## Try it
The stretch from the line with "new: PURPLE CAR (no. 1 from left)" through the line with "old: YELLOW ROBOT (no. 2 from left)" in the records below: write it out exactly, and nothing else.
Start of Extracted records
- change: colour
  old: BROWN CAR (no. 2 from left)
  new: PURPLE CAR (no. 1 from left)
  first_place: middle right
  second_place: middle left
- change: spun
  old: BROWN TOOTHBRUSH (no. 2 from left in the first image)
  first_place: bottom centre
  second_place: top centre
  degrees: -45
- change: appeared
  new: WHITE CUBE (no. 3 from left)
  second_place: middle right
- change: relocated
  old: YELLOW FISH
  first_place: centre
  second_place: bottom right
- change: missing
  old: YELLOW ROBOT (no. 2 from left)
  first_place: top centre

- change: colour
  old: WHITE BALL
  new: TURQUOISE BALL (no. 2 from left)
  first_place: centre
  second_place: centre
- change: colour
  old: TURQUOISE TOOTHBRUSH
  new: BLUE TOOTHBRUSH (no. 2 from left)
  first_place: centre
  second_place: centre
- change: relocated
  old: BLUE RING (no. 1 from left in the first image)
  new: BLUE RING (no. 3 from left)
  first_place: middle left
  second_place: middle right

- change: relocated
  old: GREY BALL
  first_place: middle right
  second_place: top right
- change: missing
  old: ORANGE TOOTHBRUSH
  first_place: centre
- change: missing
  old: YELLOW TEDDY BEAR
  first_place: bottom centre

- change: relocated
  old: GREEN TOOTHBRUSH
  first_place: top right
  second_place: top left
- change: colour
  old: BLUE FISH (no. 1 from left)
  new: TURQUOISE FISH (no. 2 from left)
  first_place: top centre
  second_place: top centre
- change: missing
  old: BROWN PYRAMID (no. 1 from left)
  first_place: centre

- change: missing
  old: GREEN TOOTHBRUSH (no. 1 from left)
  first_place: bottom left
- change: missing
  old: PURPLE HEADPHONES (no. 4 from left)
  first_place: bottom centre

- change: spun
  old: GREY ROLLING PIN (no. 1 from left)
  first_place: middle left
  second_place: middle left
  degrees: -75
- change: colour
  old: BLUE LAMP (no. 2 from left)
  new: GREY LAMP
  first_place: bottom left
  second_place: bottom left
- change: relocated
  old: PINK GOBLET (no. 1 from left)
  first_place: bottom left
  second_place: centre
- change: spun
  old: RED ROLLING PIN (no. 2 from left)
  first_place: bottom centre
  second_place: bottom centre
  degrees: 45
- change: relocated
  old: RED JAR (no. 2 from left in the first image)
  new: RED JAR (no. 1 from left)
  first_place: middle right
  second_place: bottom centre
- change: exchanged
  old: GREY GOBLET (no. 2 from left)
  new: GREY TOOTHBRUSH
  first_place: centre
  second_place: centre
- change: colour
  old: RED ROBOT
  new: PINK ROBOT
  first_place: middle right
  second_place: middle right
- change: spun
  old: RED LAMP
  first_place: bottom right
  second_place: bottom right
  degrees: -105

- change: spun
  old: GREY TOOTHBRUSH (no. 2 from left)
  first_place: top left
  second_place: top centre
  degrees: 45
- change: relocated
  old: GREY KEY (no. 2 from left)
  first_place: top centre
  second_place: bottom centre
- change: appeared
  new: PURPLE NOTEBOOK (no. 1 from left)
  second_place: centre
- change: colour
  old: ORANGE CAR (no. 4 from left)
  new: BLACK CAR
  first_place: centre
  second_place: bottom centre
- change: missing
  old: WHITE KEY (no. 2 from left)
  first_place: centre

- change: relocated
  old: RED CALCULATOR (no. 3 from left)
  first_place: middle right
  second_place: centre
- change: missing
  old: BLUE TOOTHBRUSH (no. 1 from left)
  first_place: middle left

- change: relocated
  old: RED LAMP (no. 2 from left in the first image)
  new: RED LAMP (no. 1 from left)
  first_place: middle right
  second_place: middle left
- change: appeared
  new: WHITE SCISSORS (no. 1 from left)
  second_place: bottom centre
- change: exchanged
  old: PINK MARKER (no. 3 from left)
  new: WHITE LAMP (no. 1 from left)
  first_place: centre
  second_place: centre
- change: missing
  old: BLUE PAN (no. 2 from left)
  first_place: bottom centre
End of Extracted records
## Response
  new: PURPLE CAR (no. 1 from left)
  first_place: middle right
  second_place: middle left
- change: spun
  old: BROWN TOOTHBRUSH (no. 2 from left in the first image)
  first_place: bottom centre
  second_place: top centre
  degrees: -45
- change: appeared
  new: WHITE CUBE (no. 3 from left)
  second_place: middle right
- change: relocated
  old: YELLOW FISH
  first_place: centre
  second_place: bottom right
- change: missing
  old: YELLOW ROBOT (no. 2 from left)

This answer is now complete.